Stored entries
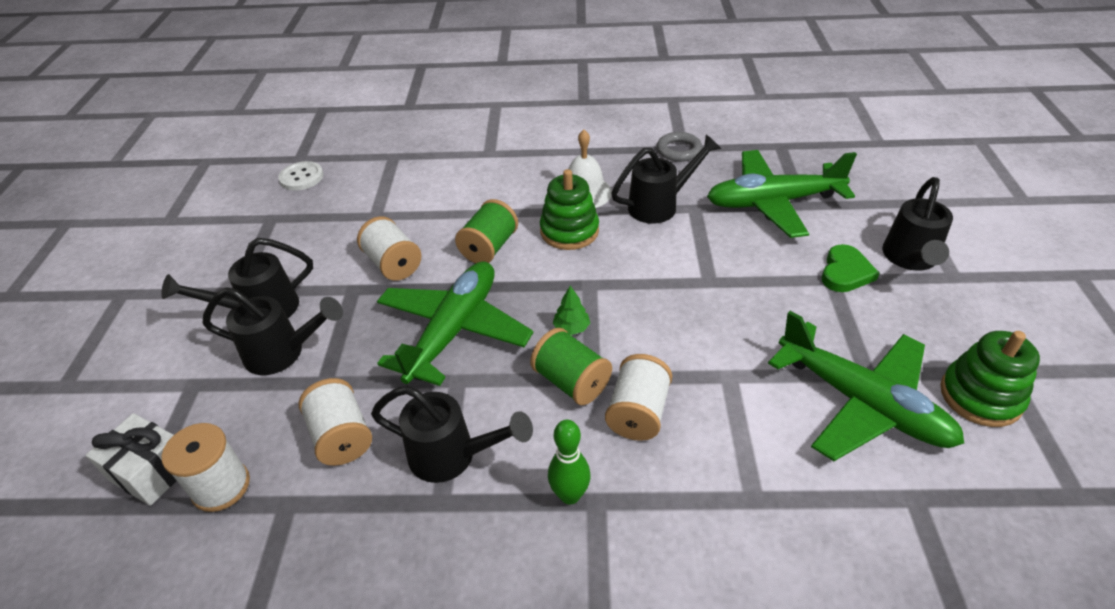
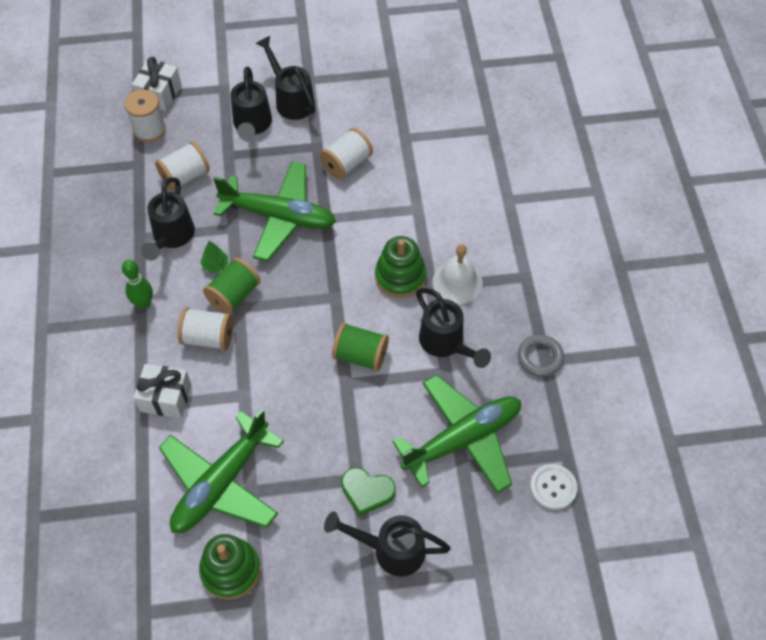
camera: 80 degrees right, 15 degrees up
(301, 177) = (449, 74): white button -> white button (553, 487)
(489, 248) = (372, 222): green spool -> green spool (360, 355)
(571, 328) = (286, 290): green tree -> green tree (215, 265)
(737, 466) = (166, 398): none -> white gift
(772, 202) = (463, 439): green plane -> green plane turned 75 degrees clockwise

> [Task objective]:
Your answer should hold every record above, printed exactly and free of pictures.

> [Reply]:
camera: 80 degrees right, 15 degrees up
(301, 177) = (449, 74): white button -> white button (553, 487)
(489, 248) = (372, 222): green spool -> green spool (360, 355)
(571, 328) = (286, 290): green tree -> green tree (215, 265)
(737, 466) = (166, 398): none -> white gift
(772, 202) = (463, 439): green plane -> green plane turned 75 degrees clockwise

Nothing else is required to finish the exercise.